Source records
┄┄┄┄┄┄┄┄┄┄

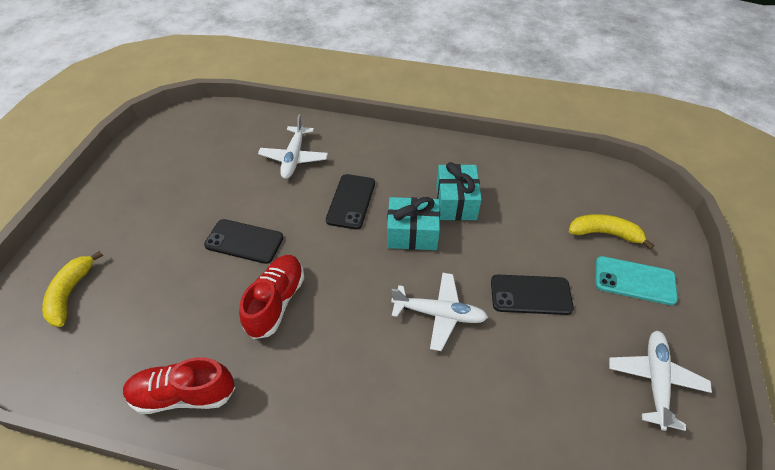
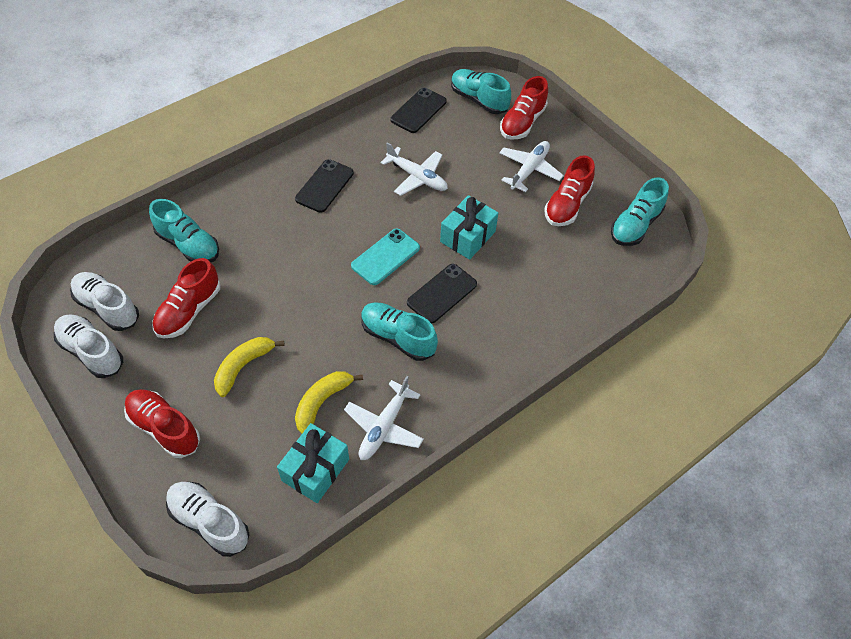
red shoe: 2 -> 4
turquoise shoe: 0 -> 4
white shoe: 0 -> 3

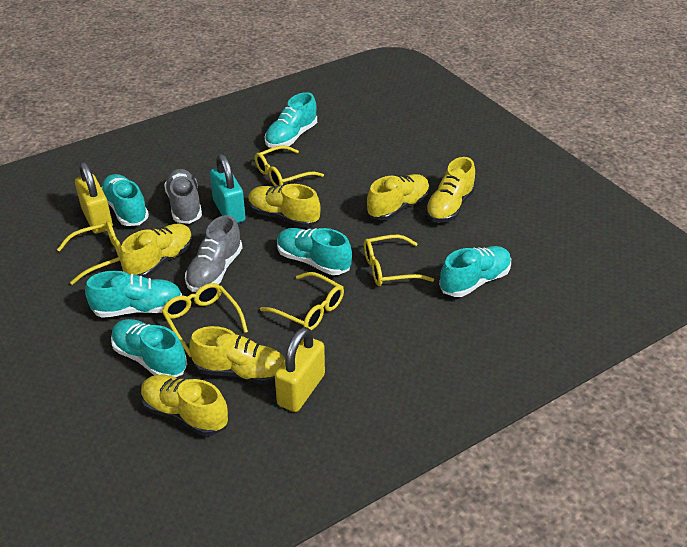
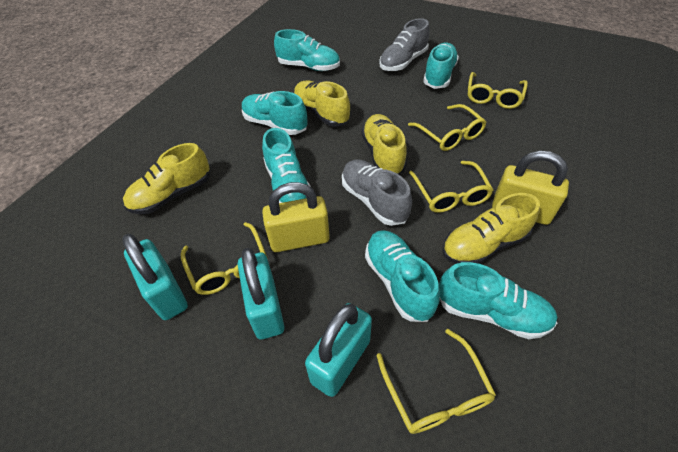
turquoise padlock: 1 -> 3
yellow shoe: 6 -> 4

┄┄┄┄┄┄┄┄┄┄

TASK DETAILS:
Set down every record word for word and leave out the pictures.

EXPECTED ANSWER:
red shoe: 2 -> 4
turquoise shoe: 0 -> 4
white shoe: 0 -> 3

turquoise padlock: 1 -> 3
yellow shoe: 6 -> 4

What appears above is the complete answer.